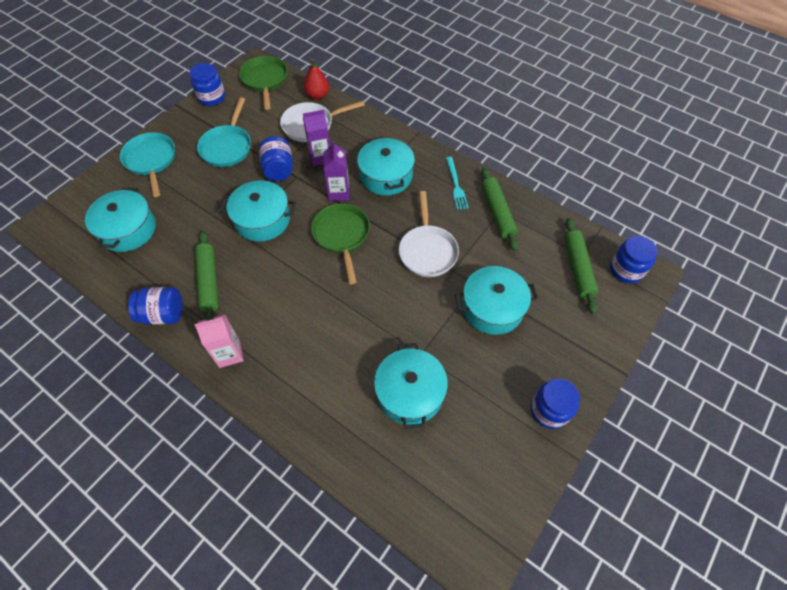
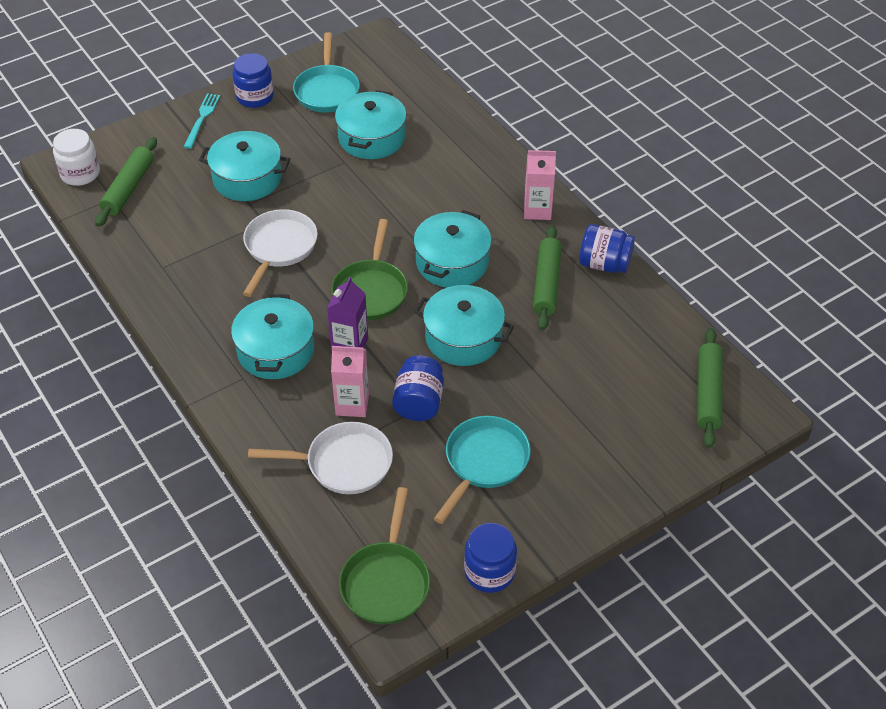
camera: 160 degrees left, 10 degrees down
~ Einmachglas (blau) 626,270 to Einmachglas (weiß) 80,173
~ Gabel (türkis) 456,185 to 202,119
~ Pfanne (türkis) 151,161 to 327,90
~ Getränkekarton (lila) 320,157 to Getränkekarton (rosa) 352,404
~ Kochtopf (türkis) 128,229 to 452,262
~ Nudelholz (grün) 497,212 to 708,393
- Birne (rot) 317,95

ABOUT THIS EXERCISE -> Please go line by line through the records above, copying each one that holds the string "türkis".

RESPONSE ->
~ Gabel (türkis) 456,185 to 202,119
~ Pfanne (türkis) 151,161 to 327,90
~ Kochtopf (türkis) 128,229 to 452,262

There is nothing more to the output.